═══ Input data ═══

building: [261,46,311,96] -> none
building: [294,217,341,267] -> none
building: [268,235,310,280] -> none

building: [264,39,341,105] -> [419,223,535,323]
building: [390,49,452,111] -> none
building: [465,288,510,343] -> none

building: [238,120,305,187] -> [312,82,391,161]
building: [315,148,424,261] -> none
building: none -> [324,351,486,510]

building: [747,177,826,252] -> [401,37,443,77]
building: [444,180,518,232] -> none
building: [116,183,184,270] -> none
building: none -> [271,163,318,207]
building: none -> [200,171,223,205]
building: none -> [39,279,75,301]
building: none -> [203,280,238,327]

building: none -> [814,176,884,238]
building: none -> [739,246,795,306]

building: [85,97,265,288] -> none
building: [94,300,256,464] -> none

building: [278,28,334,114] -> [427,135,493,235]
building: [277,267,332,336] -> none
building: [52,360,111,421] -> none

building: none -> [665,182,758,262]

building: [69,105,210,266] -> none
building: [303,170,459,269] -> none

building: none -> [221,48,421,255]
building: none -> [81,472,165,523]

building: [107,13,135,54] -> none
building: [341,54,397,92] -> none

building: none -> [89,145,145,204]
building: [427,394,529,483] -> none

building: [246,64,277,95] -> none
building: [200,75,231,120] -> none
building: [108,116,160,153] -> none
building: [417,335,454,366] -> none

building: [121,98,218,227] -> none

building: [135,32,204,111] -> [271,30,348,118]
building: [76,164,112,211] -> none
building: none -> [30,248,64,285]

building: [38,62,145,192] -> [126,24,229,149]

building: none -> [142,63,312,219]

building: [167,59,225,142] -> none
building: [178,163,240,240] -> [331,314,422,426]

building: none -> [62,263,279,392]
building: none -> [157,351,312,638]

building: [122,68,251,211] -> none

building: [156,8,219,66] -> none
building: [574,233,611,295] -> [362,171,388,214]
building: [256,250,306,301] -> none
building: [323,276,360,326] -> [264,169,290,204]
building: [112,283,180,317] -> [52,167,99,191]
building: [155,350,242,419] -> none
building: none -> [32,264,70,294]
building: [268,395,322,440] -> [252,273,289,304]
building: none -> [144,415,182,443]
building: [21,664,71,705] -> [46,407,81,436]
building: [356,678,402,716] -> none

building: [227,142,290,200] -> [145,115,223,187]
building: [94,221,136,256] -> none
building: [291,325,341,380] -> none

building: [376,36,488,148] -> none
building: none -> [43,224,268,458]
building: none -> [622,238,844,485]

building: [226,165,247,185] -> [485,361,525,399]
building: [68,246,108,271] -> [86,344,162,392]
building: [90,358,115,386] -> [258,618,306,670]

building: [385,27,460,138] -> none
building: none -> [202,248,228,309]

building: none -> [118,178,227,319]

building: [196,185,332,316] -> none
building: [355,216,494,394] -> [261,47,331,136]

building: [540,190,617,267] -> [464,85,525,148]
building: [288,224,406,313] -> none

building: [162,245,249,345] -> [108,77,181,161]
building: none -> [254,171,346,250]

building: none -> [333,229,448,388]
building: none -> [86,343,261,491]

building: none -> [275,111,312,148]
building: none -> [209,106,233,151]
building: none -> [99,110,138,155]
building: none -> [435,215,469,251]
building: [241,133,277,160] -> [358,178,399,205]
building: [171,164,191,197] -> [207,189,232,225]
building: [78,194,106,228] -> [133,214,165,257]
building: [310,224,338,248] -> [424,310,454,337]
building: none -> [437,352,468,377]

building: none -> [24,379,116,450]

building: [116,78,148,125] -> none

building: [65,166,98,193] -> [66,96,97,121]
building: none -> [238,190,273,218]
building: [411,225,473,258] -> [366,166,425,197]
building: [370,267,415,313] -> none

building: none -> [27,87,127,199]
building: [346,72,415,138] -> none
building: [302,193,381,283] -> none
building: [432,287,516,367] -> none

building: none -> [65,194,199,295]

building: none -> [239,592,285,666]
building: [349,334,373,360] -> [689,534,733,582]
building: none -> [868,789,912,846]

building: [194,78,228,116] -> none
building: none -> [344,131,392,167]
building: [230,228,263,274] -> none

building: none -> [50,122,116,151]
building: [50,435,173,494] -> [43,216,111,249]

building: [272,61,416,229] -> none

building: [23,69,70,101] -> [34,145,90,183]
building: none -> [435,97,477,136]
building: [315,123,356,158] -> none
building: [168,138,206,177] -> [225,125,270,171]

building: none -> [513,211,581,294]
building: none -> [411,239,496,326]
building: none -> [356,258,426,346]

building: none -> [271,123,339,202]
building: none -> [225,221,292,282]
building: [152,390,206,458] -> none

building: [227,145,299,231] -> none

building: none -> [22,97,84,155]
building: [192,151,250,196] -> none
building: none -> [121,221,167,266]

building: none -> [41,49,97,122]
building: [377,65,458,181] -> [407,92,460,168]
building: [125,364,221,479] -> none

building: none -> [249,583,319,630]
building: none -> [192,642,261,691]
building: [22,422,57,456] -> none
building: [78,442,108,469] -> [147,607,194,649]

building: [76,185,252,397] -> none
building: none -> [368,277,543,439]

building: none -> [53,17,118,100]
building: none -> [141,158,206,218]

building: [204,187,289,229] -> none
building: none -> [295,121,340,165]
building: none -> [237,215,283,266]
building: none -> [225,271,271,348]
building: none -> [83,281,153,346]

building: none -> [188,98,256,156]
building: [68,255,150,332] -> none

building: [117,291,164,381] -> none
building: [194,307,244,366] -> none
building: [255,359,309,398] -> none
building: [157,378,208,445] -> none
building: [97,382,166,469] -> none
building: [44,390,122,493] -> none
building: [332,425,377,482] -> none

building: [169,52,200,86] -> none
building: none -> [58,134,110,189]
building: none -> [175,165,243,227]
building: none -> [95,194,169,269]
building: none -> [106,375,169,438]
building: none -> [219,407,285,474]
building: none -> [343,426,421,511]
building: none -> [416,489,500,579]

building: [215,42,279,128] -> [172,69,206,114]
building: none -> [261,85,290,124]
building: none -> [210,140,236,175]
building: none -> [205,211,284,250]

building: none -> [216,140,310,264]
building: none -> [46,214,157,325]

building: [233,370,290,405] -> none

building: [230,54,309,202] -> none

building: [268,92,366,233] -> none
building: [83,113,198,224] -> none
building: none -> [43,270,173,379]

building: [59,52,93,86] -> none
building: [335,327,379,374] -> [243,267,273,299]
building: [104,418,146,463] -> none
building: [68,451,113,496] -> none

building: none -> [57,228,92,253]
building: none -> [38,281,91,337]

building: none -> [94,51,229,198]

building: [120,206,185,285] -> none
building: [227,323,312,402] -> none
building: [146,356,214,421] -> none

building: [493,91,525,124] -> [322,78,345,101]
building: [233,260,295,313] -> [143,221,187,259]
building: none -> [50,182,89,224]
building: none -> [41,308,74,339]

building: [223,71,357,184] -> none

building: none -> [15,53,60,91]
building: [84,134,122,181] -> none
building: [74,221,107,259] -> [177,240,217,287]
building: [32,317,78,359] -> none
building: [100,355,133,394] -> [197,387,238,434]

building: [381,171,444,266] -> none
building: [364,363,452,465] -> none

═══

What is expected >>
Write out exactly the lines that fall from the line with "building: none -> [209,106,233,151]" to the line with "building: [227,145,299,231] -> none" in the records above, keeping both ends.

Exercise answer >>
building: none -> [209,106,233,151]
building: none -> [99,110,138,155]
building: none -> [435,215,469,251]
building: [241,133,277,160] -> [358,178,399,205]
building: [171,164,191,197] -> [207,189,232,225]
building: [78,194,106,228] -> [133,214,165,257]
building: [310,224,338,248] -> [424,310,454,337]
building: none -> [437,352,468,377]

building: none -> [24,379,116,450]

building: [116,78,148,125] -> none

building: [65,166,98,193] -> [66,96,97,121]
building: none -> [238,190,273,218]
building: [411,225,473,258] -> [366,166,425,197]
building: [370,267,415,313] -> none

building: none -> [27,87,127,199]
building: [346,72,415,138] -> none
building: [302,193,381,283] -> none
building: [432,287,516,367] -> none

building: none -> [65,194,199,295]

building: none -> [239,592,285,666]
building: [349,334,373,360] -> [689,534,733,582]
building: none -> [868,789,912,846]

building: [194,78,228,116] -> none
building: none -> [344,131,392,167]
building: [230,228,263,274] -> none

building: none -> [50,122,116,151]
building: [50,435,173,494] -> [43,216,111,249]

building: [272,61,416,229] -> none

building: [23,69,70,101] -> [34,145,90,183]
building: none -> [435,97,477,136]
building: [315,123,356,158] -> none
building: [168,138,206,177] -> [225,125,270,171]

building: none -> [513,211,581,294]
building: none -> [411,239,496,326]
building: none -> [356,258,426,346]

building: none -> [271,123,339,202]
building: none -> [225,221,292,282]
building: [152,390,206,458] -> none

building: [227,145,299,231] -> none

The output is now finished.